Below are the records; work out how many lines among them contain "none", and write nothing besides that number.

********

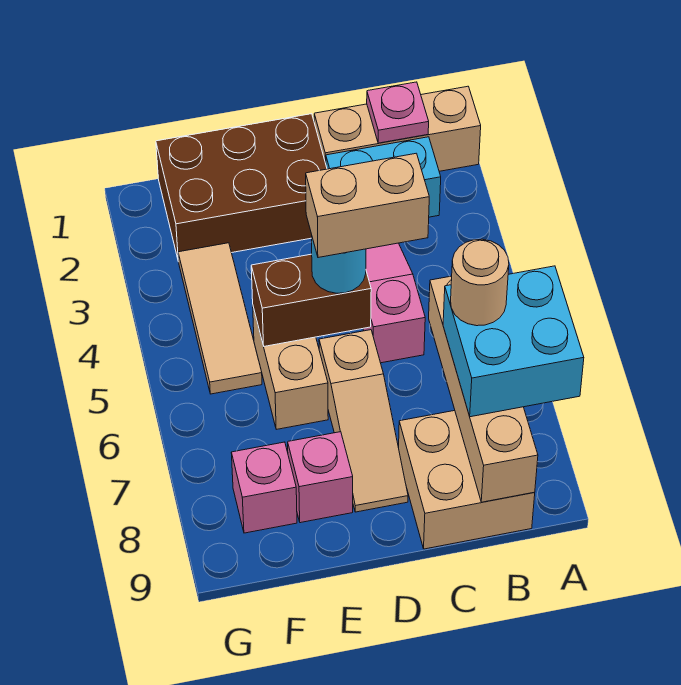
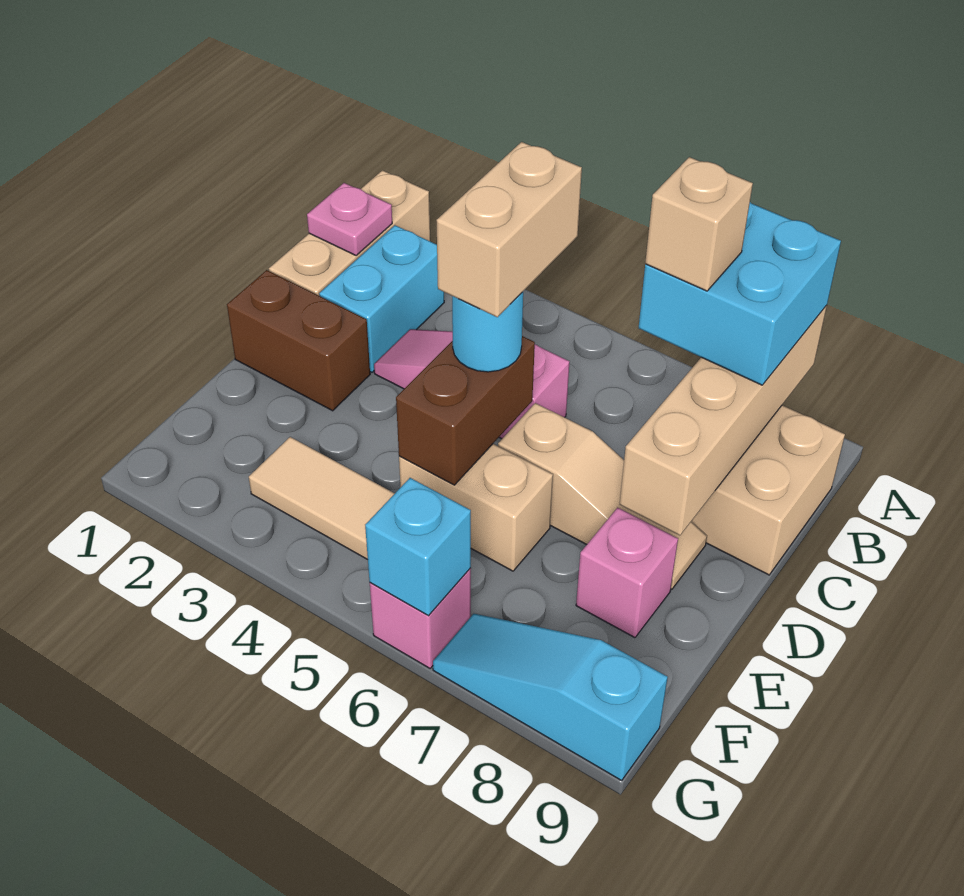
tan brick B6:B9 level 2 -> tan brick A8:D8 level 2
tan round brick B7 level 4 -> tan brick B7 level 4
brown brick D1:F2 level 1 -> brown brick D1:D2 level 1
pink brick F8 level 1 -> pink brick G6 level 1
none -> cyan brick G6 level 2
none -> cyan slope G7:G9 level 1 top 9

********

- Completed exercise -
2